◆ Task description ◆
Leave out all images and set down the records exactly as given.
(Recorded data Opens)
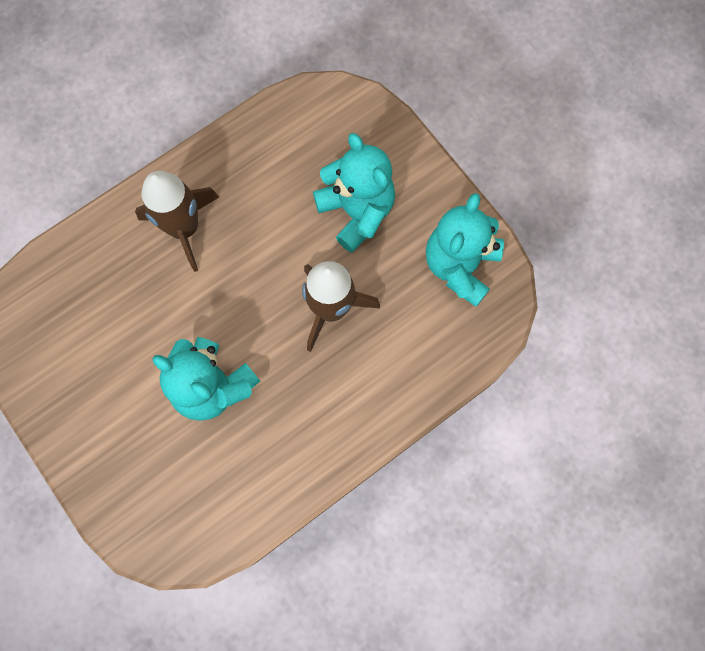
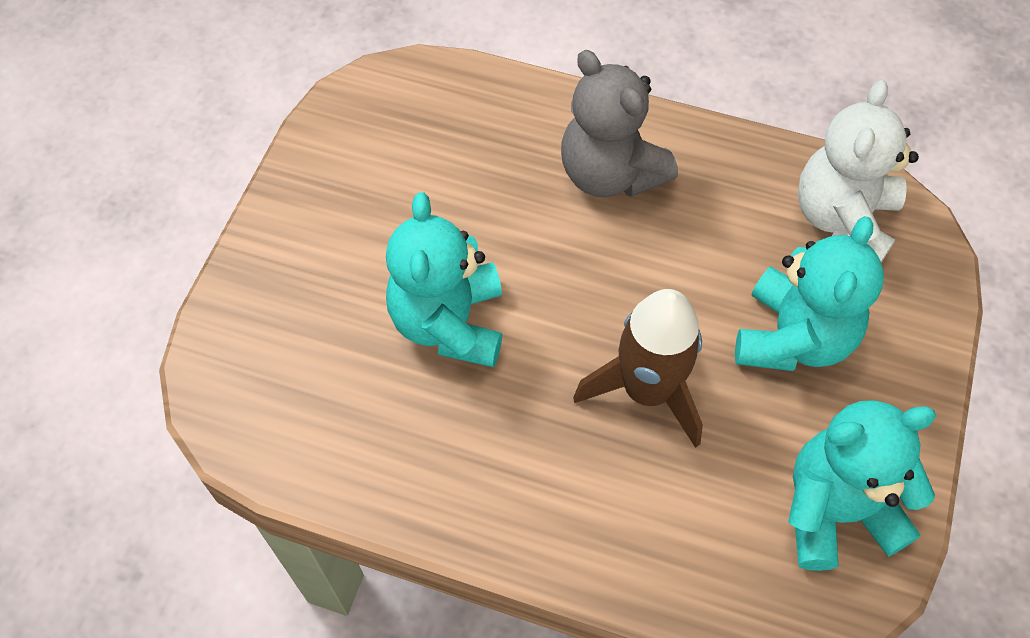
camera: 55 degrees right, 15 degrees down
brown rocket [135,171,219,272] -> grey teddy bear [561,50,678,197]
none -> white teddy bear [798,80,919,263]

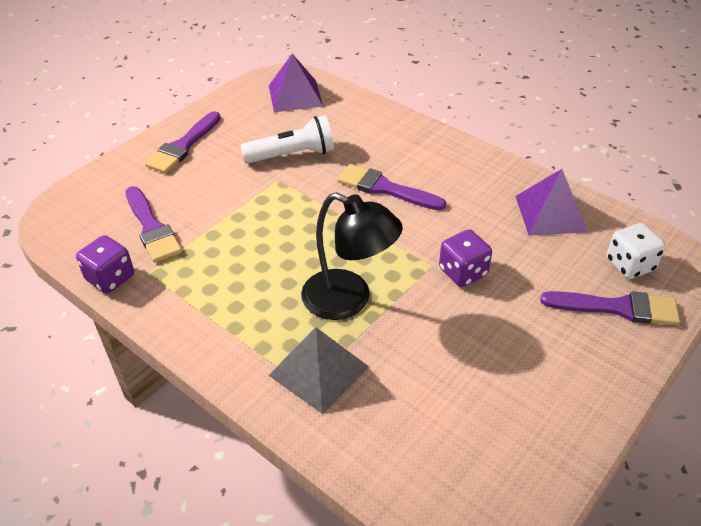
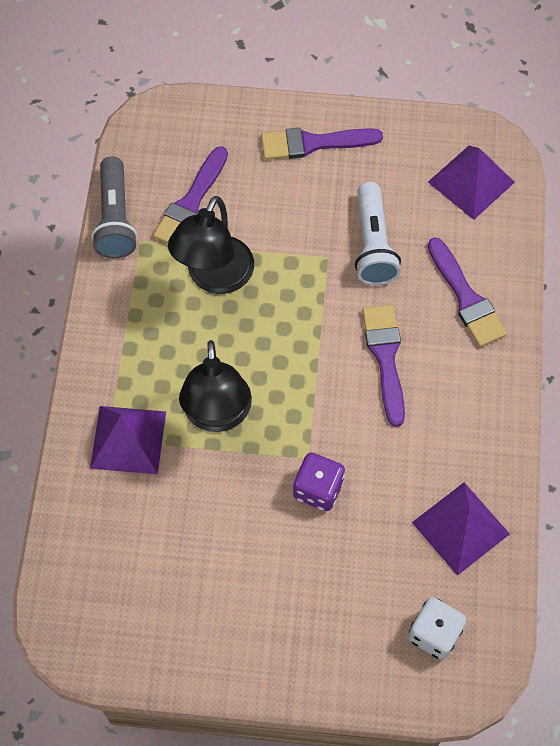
camera: 55 degrees right, 20 degrees up
purple dice [76,235,134,293] -> grey flashlight [91,156,138,258]
white flashlight [240,115,334,164] -> white flashlight turned 45 degrees clockwise [355,182,401,285]
grey pyramid [268,327,369,414] -> purple pyramid [90,406,166,474]
purple brush [541,291,680,325] -> purple brush moved to [428,237,507,347]
none -> black lamp [168,196,254,294]

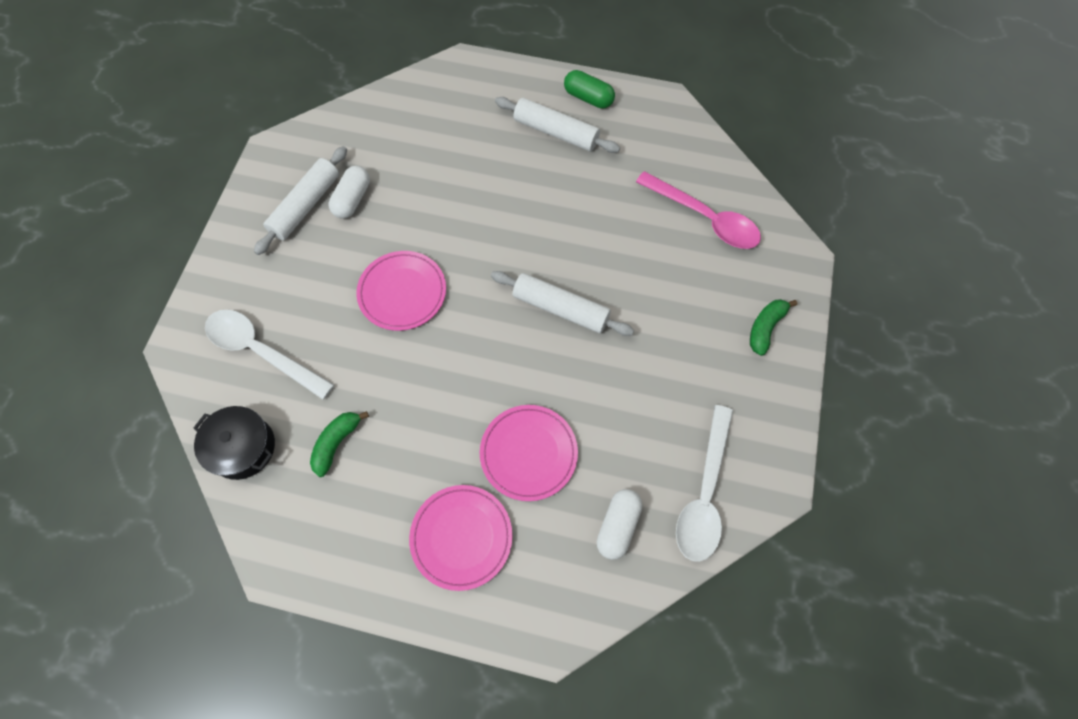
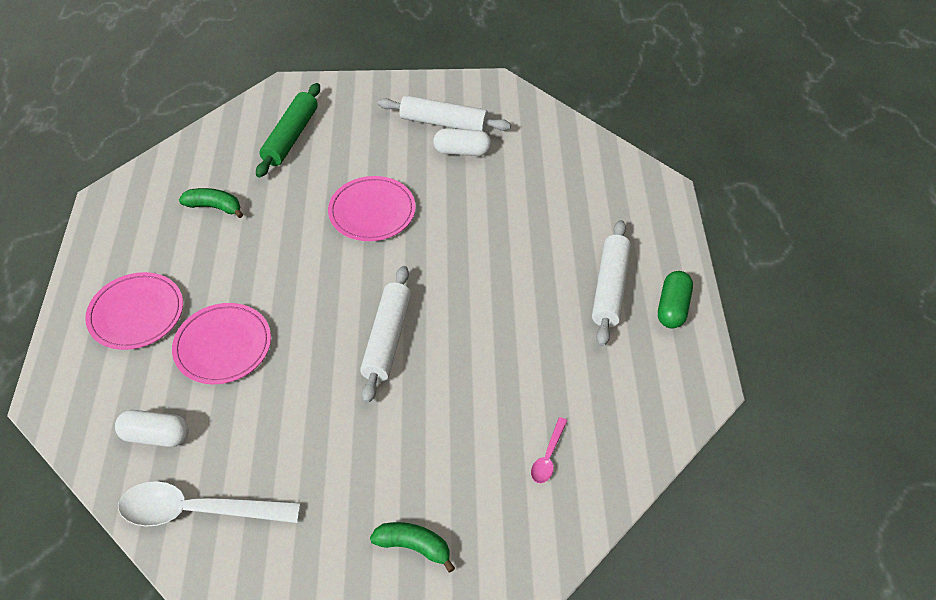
camera: 75 degrees right, 15 degrees down
black pot [193,406,275,480] -> none
white spoon [205,310,334,400] -> green rolling pin [256,83,320,178]
pink spoon [636,171,761,249] -> pink spoon [531,417,567,483], size x0.46

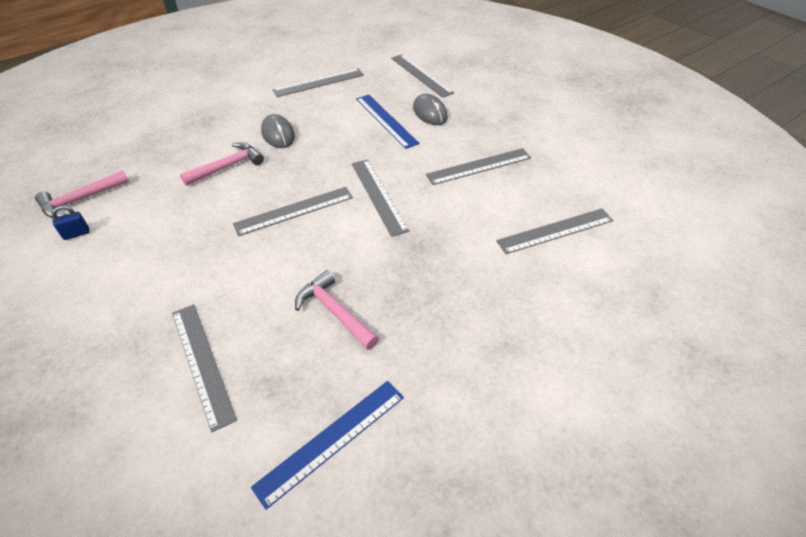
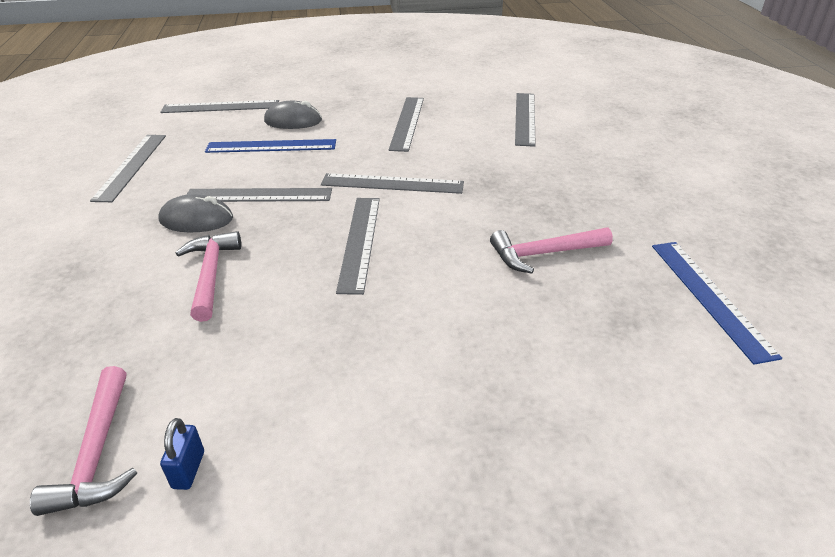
camera: 60 degrees left, 10 degrees down
grey ruler [172,304,237,432] -> grey ruler moved to [187,188,332,202]

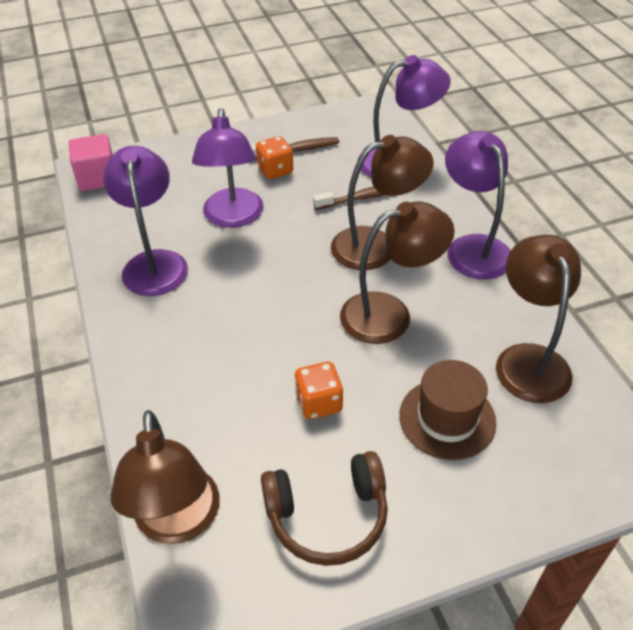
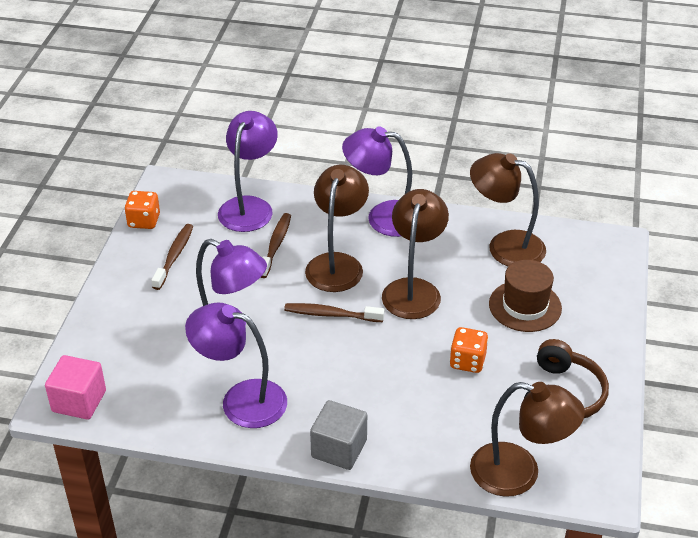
camera: 60 degrees left, 5 degrees down
orange dice [256,136,293,179] -> orange dice moved to [124,191,160,229]
none -> brown toothbrush [284,303,385,322]
none -> grey cube [310,400,367,470]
(Recorded data Closes)
◆ Reply to the task ◆
camera: 55 degrees right, 15 degrees down
brown rocket [135,171,219,272] -> grey teddy bear [561,50,678,197]
none -> white teddy bear [798,80,919,263]

camera: 55 degrees right, 20 degrees up
purple dice [76,235,134,293] -> grey flashlight [91,156,138,258]
white flashlight [240,115,334,164] -> white flashlight turned 45 degrees clockwise [355,182,401,285]
grey pyramid [268,327,369,414] -> purple pyramid [90,406,166,474]
purple brush [541,291,680,325] -> purple brush moved to [428,237,507,347]
none -> black lamp [168,196,254,294]

camera: 75 degrees right, 15 degrees down
black pot [193,406,275,480] -> none
white spoon [205,310,334,400] -> green rolling pin [256,83,320,178]
pink spoon [636,171,761,249] -> pink spoon [531,417,567,483], size x0.46

camera: 60 degrees left, 10 degrees down
grey ruler [172,304,237,432] -> grey ruler moved to [187,188,332,202]

camera: 60 degrees left, 5 degrees down
orange dice [256,136,293,179] -> orange dice moved to [124,191,160,229]
none -> brown toothbrush [284,303,385,322]
none -> grey cube [310,400,367,470]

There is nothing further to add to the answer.